◆ Task requirements
Locate every line in the data that contains the string "acciaccatura", treating uppercase and lowercase as distinct, and copy each such line.

◆ Provided material
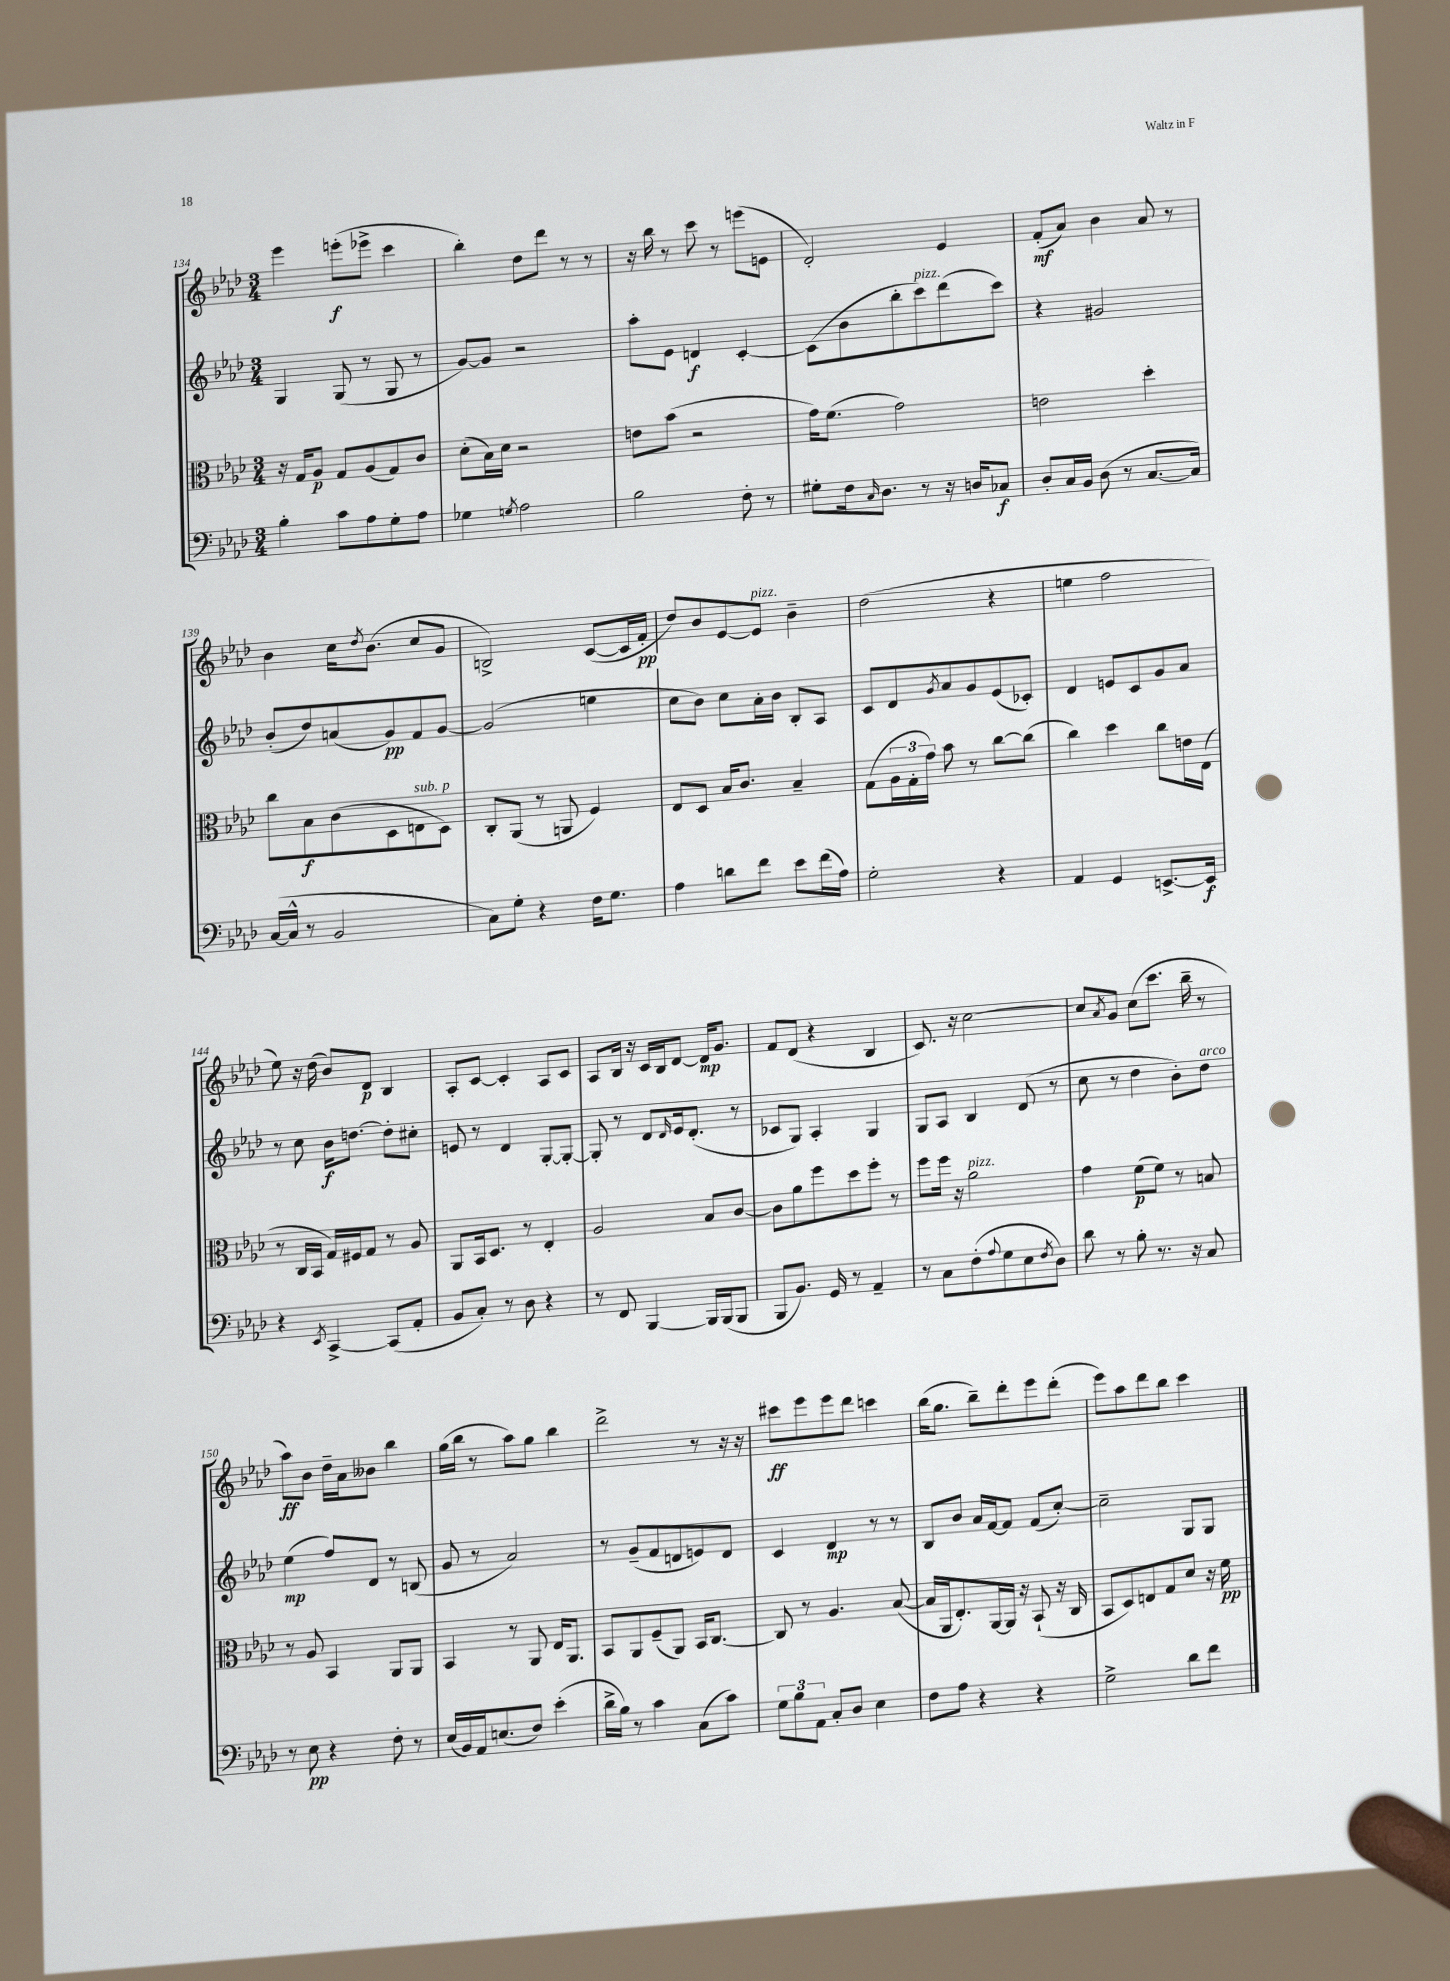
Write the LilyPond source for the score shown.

<<
\new StaffGroup <<
\new Staff = "s0" {
    \clef treble \key aes \major \numericTimeSignature \time 3/4
    ees'''4 e'''8-.\f( ees'''8-> c'''4 |
    bes''4-.) des''8 des'''8 r8 r8 |
    r16 bes''16 r8 c'''8 r8 e'''8( e'8 |
    des'2-.) ees'4 |
    f'8-.\mf( aes'8) bes'4 aes'8 r8 |
    bes'4 c''16 \acciaccatura { des''8 } bes'8.( c''8 g'8 |
    b2->) c'8~( c'16 f'16-.\pp |
    des''8) bes'8 ees'8~ ees'8^\markup { \italic "pizz." } bes'4-- |
    des''2( r4 |
    e''4 f''2 |
    ees''8) r16 des''16( bes'8) des'8\p bes4 |
    aes8-. c'8~ c'4-. aes8 c'8 |
    aes8 bes16 r16 c'16 bes16 des'8~ des'16\mp g'8. |
    f'8 des'8( r4 bes4 |
    c'8.) r16 c''2~ |
    c''8 \acciaccatura { aes'8 } g'8 c''8( c'''8. bes''16-- r8 |
    aes''8\ff) bes'8 des''16-- aes'16 beses'8 bes''4 |
    g''16( bes''16 r8 aes''8) g''8 bes''4 |
    des'''2-> r8 r16 r16 |
    cis'''8\ff ees'''8 ees'''8 des'''8 c'''4 |
    bes''16( g''8. bes''8--) des'''8-. ees'''8 des'''8-.( |
    ees'''8) aes''8 des'''8 bes''8 c'''4 \bar "|." |
}
\new Staff = "s1" {
    \clef treble \key aes \major \numericTimeSignature \time 3/4
    g4 g8( r8 g8 r8 |
    g'8~) g'8 r2 |
    aes''8-. ees'8 d'4\f c'4~-. |
    c'8( bes'8 bes''8-. c'''8^\markup { \italic "pizz." }) des'''8( c'''8) |
    r4 gis'2 |
    bes'8-.( des''8) a'8( g'8\pp) f'8 g'8~ |
    g'2( e''4 |
    c''8 bes'8) c''8 aes'16-. bes'16 bes8-. aes8 |
    c'8 des'8 \acciaccatura { g'8 } aes'8 g'8 ees'8( ces'8-.) |
    des'4 e'8 c'8 g'8 aes'8 |
    r8 c''8 bes'16\f d''8.~ d''8-. cis''8-. |
    e'8 r8 des'4 g8~-. g8~-. |
    g8-. r8 des'8 \grace { des'16 } ees'16 des'8.-.( r8 |
    ces'8 g8) aes4-. g4 |
    g8 aes8 bes4 des'8( r8 |
    c''8 r8 des''4 bes'8-.) des''8^\markup { \italic "arco" } |
    ees''4\mp( f''8) des'8 r8 b8( |
    g'8 r8 aes'2) |
    r8 g'8--( f'8 d'8 e'8) d'8 |
    c'4 des'4\mp r8 r8 |
    bes8 bes'8 aes'16 f'16~ f'8 f'8( c''8~-.) |
    c''2-- g8 g8 \bar "|." |
}
\new Staff = "s2" {
    \clef alto \key aes \major \numericTimeSignature \time 3/4
    r16 g16 aes8\p g8 aes8( g8) c'8 |
    des'8-.( bes16) des'16 r2 |
    e'8 bes'8( r2 |
    g'16) f'8.( g'2) |
    e'2 des''4-. |
    c''8 bes8\f c'8( des8 e8^\markup { \italic "sub. p" } des8) |
    c8-. aes,8( r8 a,8 f4) |
    ees8 des8 bes16 c'8. bes4-- |
    g8( \tuplet 3/2 { aes16 g16-. g'16) } bes'8 r8 c''8~ c''8( |
    c''4) des''4 c''8 e'16 ees16( |
    r8 c16 bes,16 g16) fis16 g8 r8 aes8 |
    aes,8 bes,16 des8. r8 ees4-. |
    aes2 bes8 c'8~ |
    c'8 aes'8 f''8 des''8 f''8-. r8 |
    f''8 f''16 r16 aes'2^\markup { \italic "pizz." } |
    g'4 f'8\p( f'8) r8 b8 |
    r8 aes8 bes,4 aes,8 aes,8 |
    bes,4 r8 aes,8 ees16 aes,8. |
    bes,8 aes,8 f8--( aes,8) bes,16 c8.~ |
    c8 r8 aes4. bes8~( |
    bes16 aes,16 ees8.-.) aes,16~ aes,16 r16 bes,8-!( r16 c16 |
    bes,8 des8) e8 g8 des'8 r16 f'16\pp \bar "|." |
}
\new Staff = "s3" {
    \clef bass \key aes \major \numericTimeSignature \time 3/4
    bes4-. c'8 aes8 g8-. aes8 |
    ges4 \acciaccatura { g8 } aes2 |
    bes2 f8-. r8 |
    gis8-. f16 \grace { c16 } des8. r8 r16 d16 ces8\f |
    des8-. c16 bes,16 des8( r8 c8.~ c16) |
    c16~( c16-^ r8 bes,2 |
    c8) g8-. r4 f16 g8. |
    aes4 d'8 f'8 ees'8 f'16( aes16) |
    g2-. r4 |
    aes,4 g,4 e,8.~-> e,16\f |
    r4 \acciaccatura { ees,8 } c,4~-> c,8( aes,8-. |
    bes,8 c8-.) r8 des8 r4 |
    r8 f,8 bes,,4~ bes,,16 bes,,16( bes,,8 |
    bes,,8 bes,8.) g,16 r8 aes,4-- |
    r8 c8 f8-.( \appoggiatura { aes8 } g8 ees8 \acciaccatura { f8 } des8) |
    des'8 r8 bes8-. r8. r16 c8 |
    r8 ees8\pp r4 f8-. r8 |
    ees16( bes,16) aes,16 e8.( f8) ees'4-.( |
    des'16-> bes16) r8 c'4 c8( c'8) |
    \tuplet 3/2 { g8 bes8 aes,8 } c8-. des8 ees4 |
    f8 aes8 r4 r4 |
    g2-> des'8 f'8 \bar "|." |
}
>>
>>
\layout { \context { \Score currentBarNumber = #134 } }
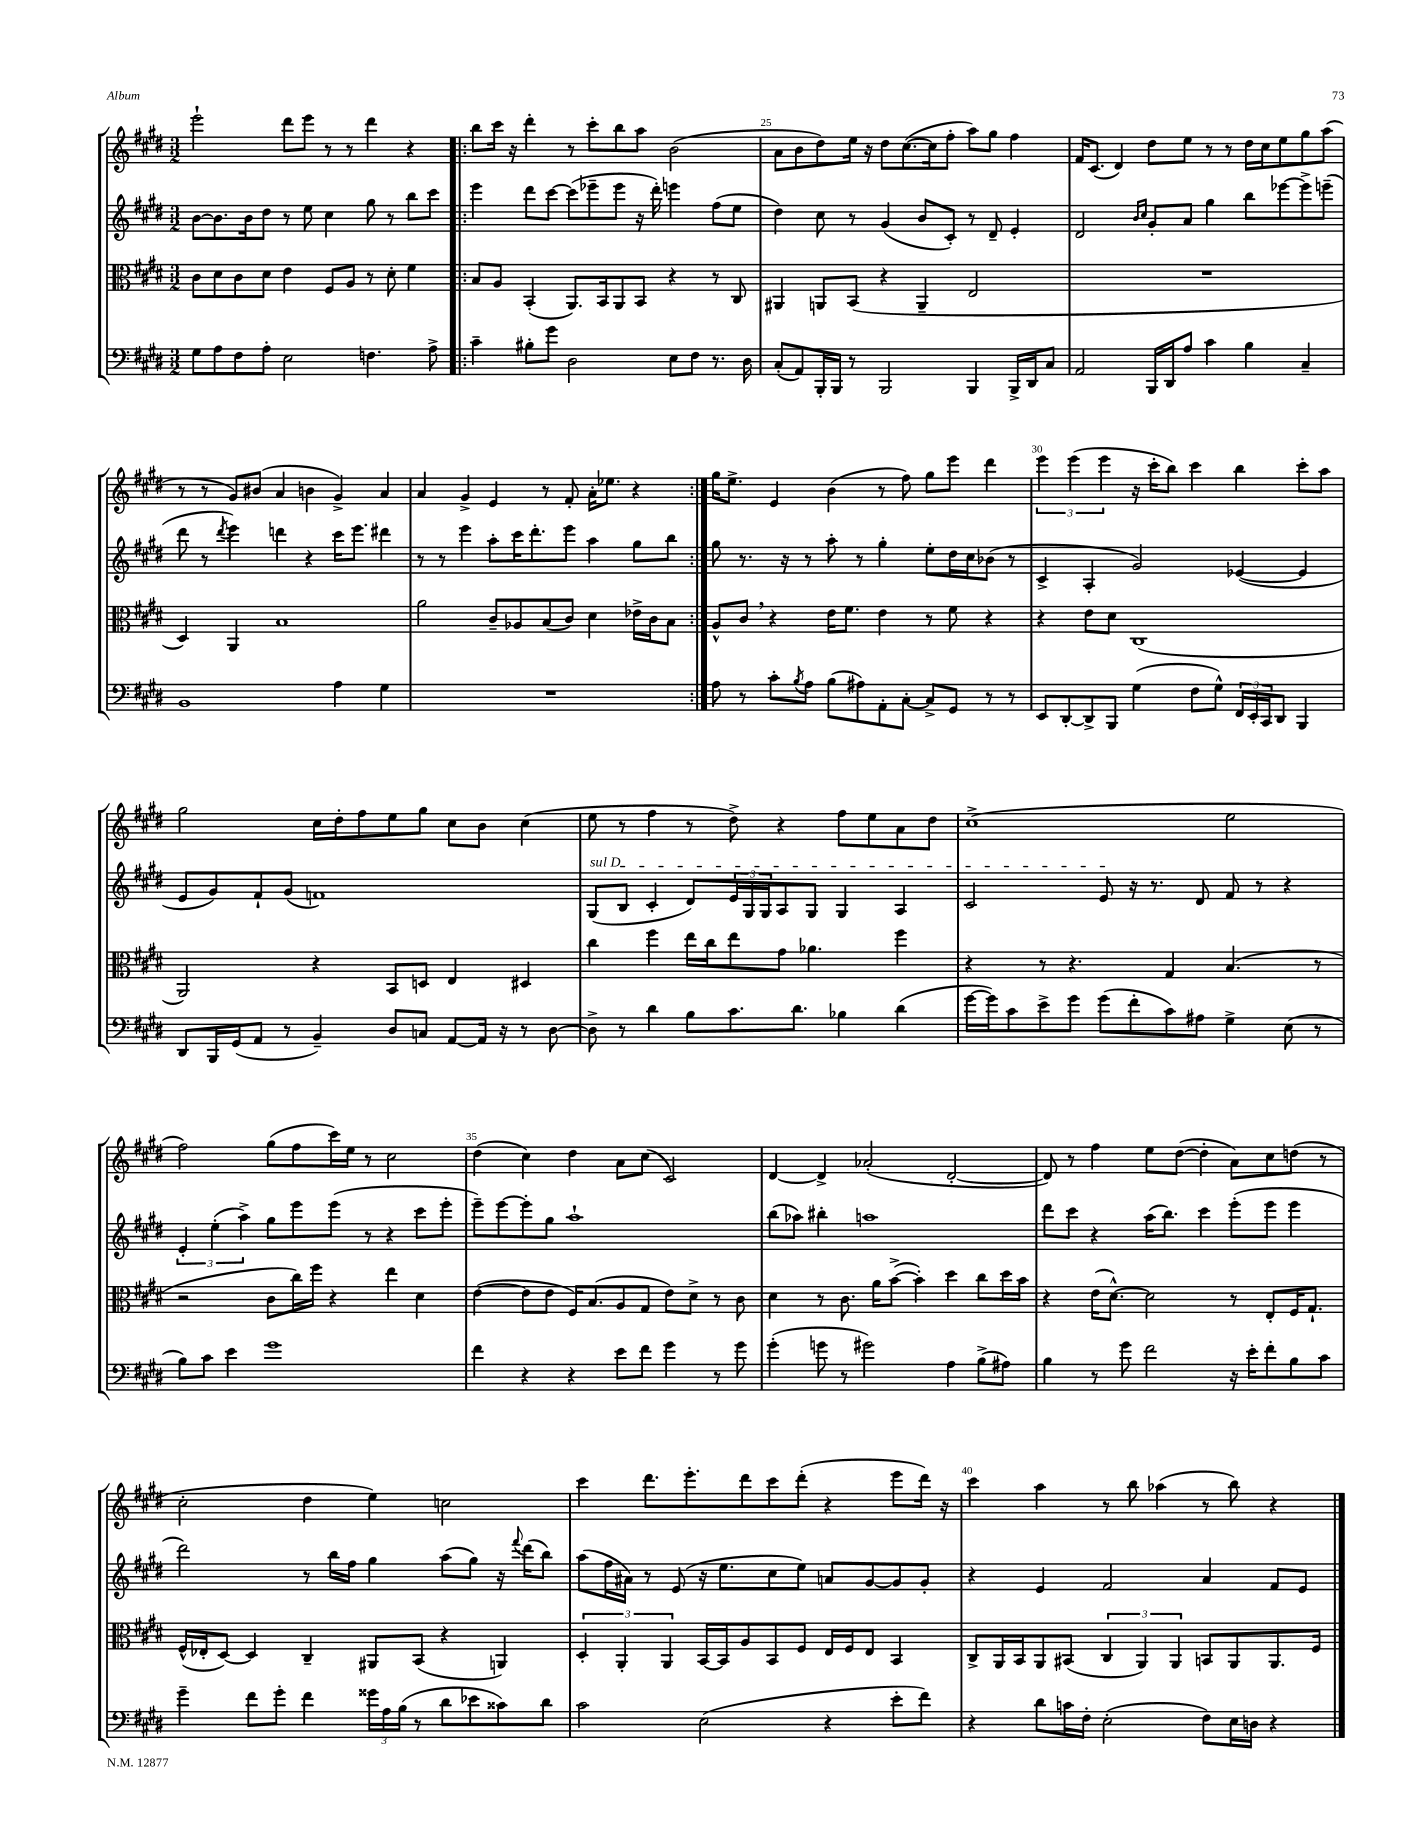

◆ Result below
    bes'4 c''16 \acciaccatura { des''8 } bes'8.( c''8 g'8 |
    c''8 \acciaccatura { aes'8 } g'8 c''8( c'''8. bes''16-- r8 |
    c'8 des'8 \acciaccatura { g'8 } aes'8 g'8 ees'8( ces'8-.) |
    ges4 \acciaccatura { g8 } aes2 |
    r4 \acciaccatura { ees,8 } c,4~-> c,8( aes,8-. |
    r8 c8 f8-.( \appoggiatura { aes8 } g8 ees8 \acciaccatura { f8 } des8) |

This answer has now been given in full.